What is expected: All lines from the one bearing "The cône (marron)" through the end of the data below must be printed exactly as they stand, with pictures removed.

Stored dataset items
------------------------------------------------------------

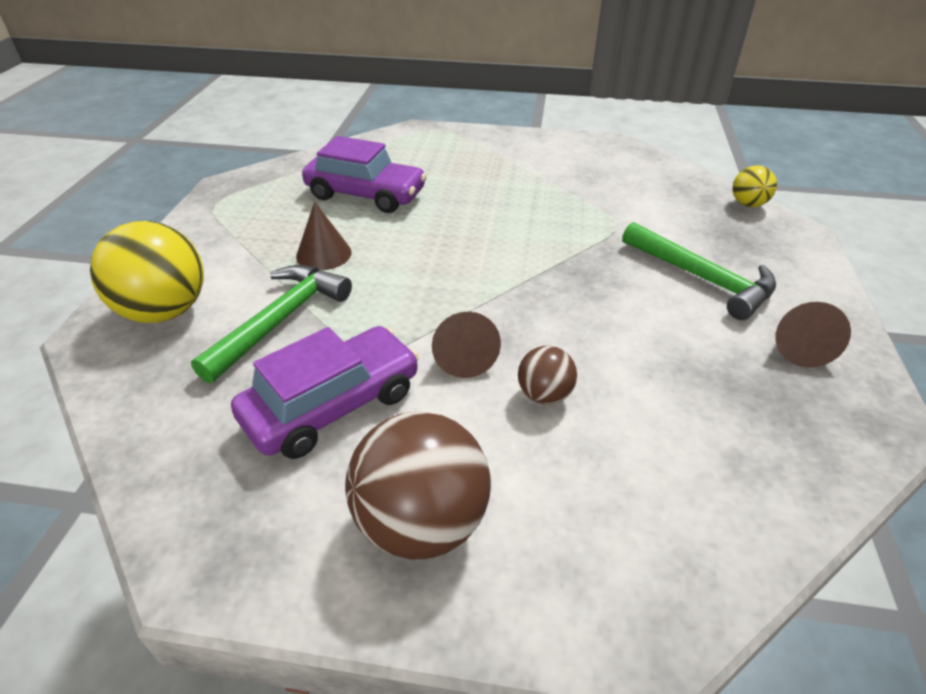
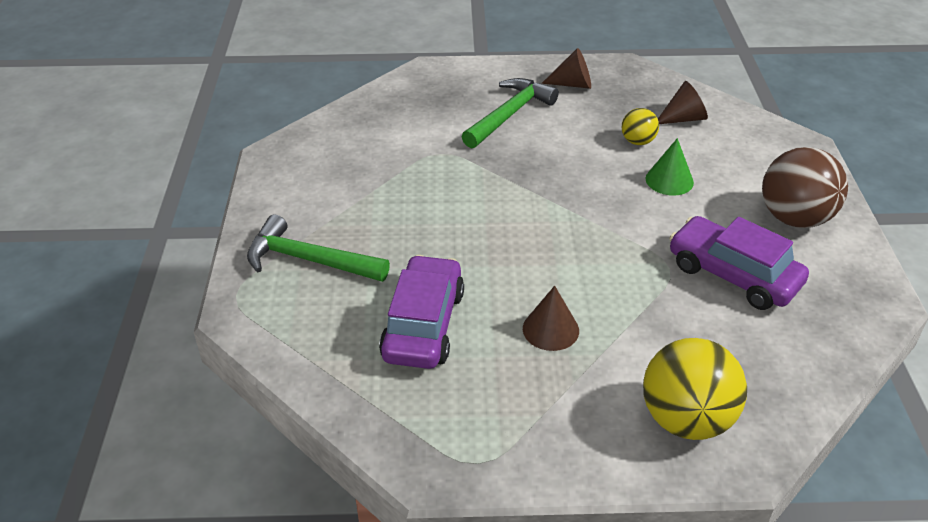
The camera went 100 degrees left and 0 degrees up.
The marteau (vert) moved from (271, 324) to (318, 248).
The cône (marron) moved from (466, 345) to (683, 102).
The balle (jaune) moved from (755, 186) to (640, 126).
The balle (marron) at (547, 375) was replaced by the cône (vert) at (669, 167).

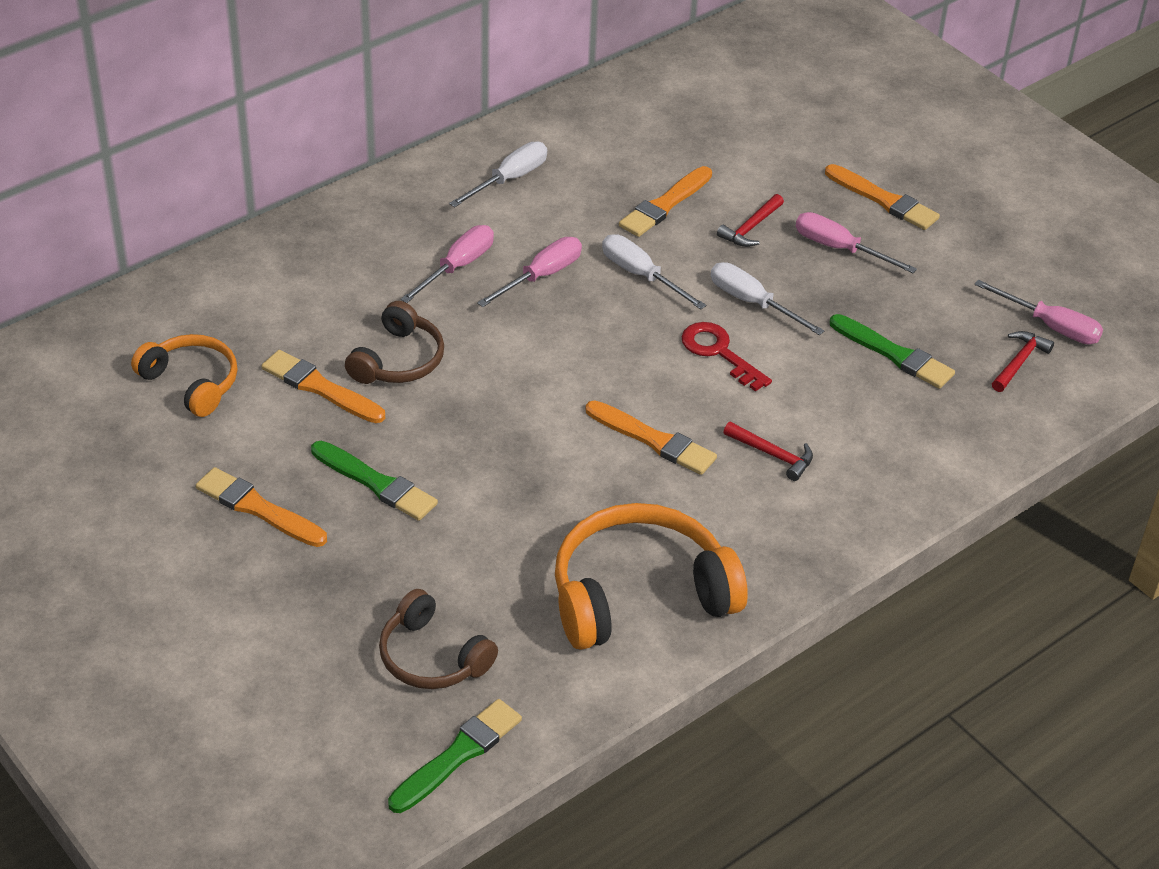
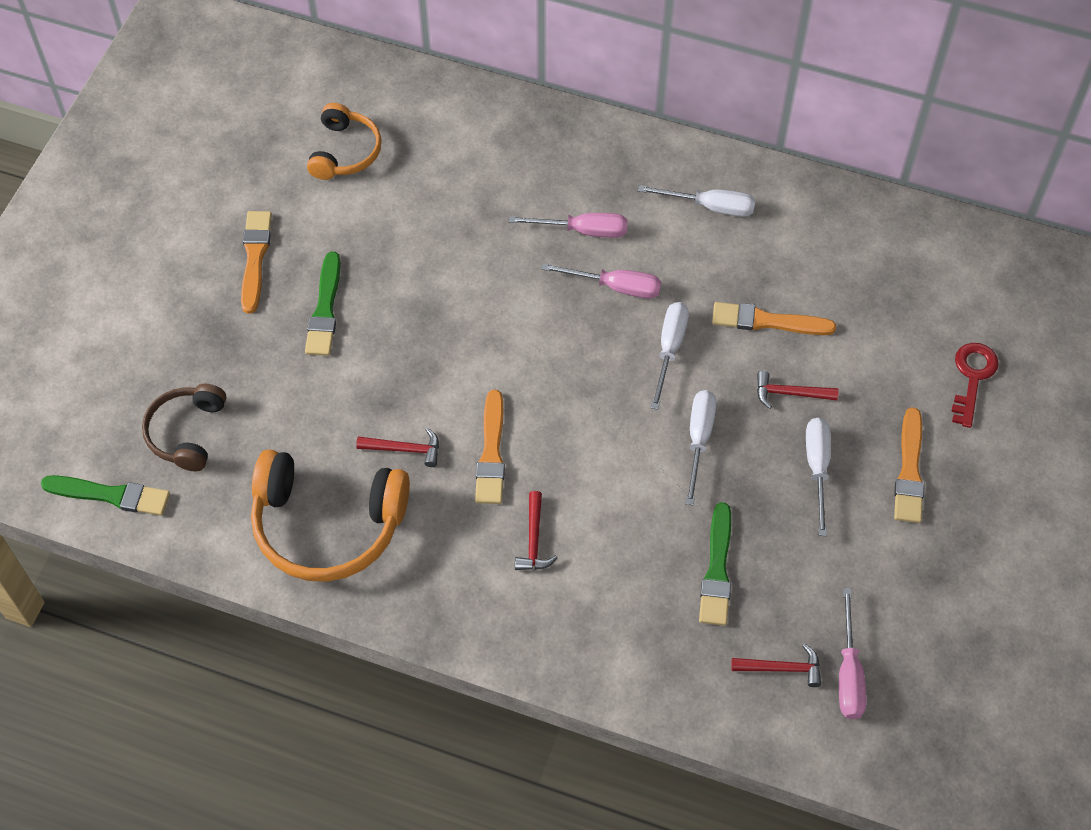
The camera went 60 degrees right and 15 degrees up.
The pinceau (orange) at (323, 386) disappeared.
The casque audio (marron) at (394, 342) disappeared.
The marteau (rouge) at (397, 447) appeared.
The clé (rouge) moved from (726, 356) to (975, 385).
The tournevis (rose) at (856, 242) became the tournevis (blanc) at (818, 477).
The casque audio (orange) at (651, 576) turned 150 degrees clockwise.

------------------------------------------------------------

Output for this exercise:
The cône (marron) moved from (466, 345) to (683, 102).
The balle (jaune) moved from (755, 186) to (640, 126).
The balle (marron) at (547, 375) was replaced by the cône (vert) at (669, 167).

The camera went 60 degrees right and 15 degrees up.
The pinceau (orange) at (323, 386) disappeared.
The casque audio (marron) at (394, 342) disappeared.
The marteau (rouge) at (397, 447) appeared.
The clé (rouge) moved from (726, 356) to (975, 385).
The tournevis (rose) at (856, 242) became the tournevis (blanc) at (818, 477).
The casque audio (orange) at (651, 576) turned 150 degrees clockwise.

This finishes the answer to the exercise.